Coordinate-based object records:
════════════════════

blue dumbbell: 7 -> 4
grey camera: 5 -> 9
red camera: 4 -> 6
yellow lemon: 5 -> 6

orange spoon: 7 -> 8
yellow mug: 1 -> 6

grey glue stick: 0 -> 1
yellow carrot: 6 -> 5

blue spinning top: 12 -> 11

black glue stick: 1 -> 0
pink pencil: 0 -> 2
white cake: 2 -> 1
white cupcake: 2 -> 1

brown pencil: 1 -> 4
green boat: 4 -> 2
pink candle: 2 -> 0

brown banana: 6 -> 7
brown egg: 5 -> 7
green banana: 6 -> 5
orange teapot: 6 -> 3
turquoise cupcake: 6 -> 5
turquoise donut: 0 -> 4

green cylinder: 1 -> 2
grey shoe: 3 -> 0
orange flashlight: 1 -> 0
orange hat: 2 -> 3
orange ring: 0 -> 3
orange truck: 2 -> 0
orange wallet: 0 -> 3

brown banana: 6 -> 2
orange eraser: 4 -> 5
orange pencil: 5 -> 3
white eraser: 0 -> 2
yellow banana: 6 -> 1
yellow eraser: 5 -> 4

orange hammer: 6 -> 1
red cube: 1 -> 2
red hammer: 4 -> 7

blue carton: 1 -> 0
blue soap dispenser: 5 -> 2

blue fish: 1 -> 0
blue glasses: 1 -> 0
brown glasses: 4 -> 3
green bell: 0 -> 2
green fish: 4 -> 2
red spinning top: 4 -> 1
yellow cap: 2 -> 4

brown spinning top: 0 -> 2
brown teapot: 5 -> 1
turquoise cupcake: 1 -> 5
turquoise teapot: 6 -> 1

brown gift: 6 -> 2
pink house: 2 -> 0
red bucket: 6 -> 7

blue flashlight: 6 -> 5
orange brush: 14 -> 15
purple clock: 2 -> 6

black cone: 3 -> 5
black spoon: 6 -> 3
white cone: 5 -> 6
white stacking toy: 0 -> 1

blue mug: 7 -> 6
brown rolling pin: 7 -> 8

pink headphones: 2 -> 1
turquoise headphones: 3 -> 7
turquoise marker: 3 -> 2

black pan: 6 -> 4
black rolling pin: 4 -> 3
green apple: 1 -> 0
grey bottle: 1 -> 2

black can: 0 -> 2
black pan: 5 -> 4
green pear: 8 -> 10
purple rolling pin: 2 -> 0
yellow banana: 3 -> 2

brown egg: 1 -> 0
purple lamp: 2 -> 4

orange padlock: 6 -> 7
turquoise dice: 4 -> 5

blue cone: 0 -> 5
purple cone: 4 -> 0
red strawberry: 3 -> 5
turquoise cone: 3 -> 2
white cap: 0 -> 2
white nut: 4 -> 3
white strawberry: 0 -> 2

════════════════════

- [PROBLEM TO SOLVE]:
Transcribe all of the data above, keeping each line exactly as it stands.

- [EXERCISE RESULT]:
blue dumbbell: 7 -> 4
grey camera: 5 -> 9
red camera: 4 -> 6
yellow lemon: 5 -> 6

orange spoon: 7 -> 8
yellow mug: 1 -> 6

grey glue stick: 0 -> 1
yellow carrot: 6 -> 5

blue spinning top: 12 -> 11

black glue stick: 1 -> 0
pink pencil: 0 -> 2
white cake: 2 -> 1
white cupcake: 2 -> 1

brown pencil: 1 -> 4
green boat: 4 -> 2
pink candle: 2 -> 0

brown banana: 6 -> 7
brown egg: 5 -> 7
green banana: 6 -> 5
orange teapot: 6 -> 3
turquoise cupcake: 6 -> 5
turquoise donut: 0 -> 4

green cylinder: 1 -> 2
grey shoe: 3 -> 0
orange flashlight: 1 -> 0
orange hat: 2 -> 3
orange ring: 0 -> 3
orange truck: 2 -> 0
orange wallet: 0 -> 3

brown banana: 6 -> 2
orange eraser: 4 -> 5
orange pencil: 5 -> 3
white eraser: 0 -> 2
yellow banana: 6 -> 1
yellow eraser: 5 -> 4

orange hammer: 6 -> 1
red cube: 1 -> 2
red hammer: 4 -> 7

blue carton: 1 -> 0
blue soap dispenser: 5 -> 2

blue fish: 1 -> 0
blue glasses: 1 -> 0
brown glasses: 4 -> 3
green bell: 0 -> 2
green fish: 4 -> 2
red spinning top: 4 -> 1
yellow cap: 2 -> 4

brown spinning top: 0 -> 2
brown teapot: 5 -> 1
turquoise cupcake: 1 -> 5
turquoise teapot: 6 -> 1

brown gift: 6 -> 2
pink house: 2 -> 0
red bucket: 6 -> 7

blue flashlight: 6 -> 5
orange brush: 14 -> 15
purple clock: 2 -> 6

black cone: 3 -> 5
black spoon: 6 -> 3
white cone: 5 -> 6
white stacking toy: 0 -> 1

blue mug: 7 -> 6
brown rolling pin: 7 -> 8

pink headphones: 2 -> 1
turquoise headphones: 3 -> 7
turquoise marker: 3 -> 2

black pan: 6 -> 4
black rolling pin: 4 -> 3
green apple: 1 -> 0
grey bottle: 1 -> 2

black can: 0 -> 2
black pan: 5 -> 4
green pear: 8 -> 10
purple rolling pin: 2 -> 0
yellow banana: 3 -> 2

brown egg: 1 -> 0
purple lamp: 2 -> 4

orange padlock: 6 -> 7
turquoise dice: 4 -> 5

blue cone: 0 -> 5
purple cone: 4 -> 0
red strawberry: 3 -> 5
turquoise cone: 3 -> 2
white cap: 0 -> 2
white nut: 4 -> 3
white strawberry: 0 -> 2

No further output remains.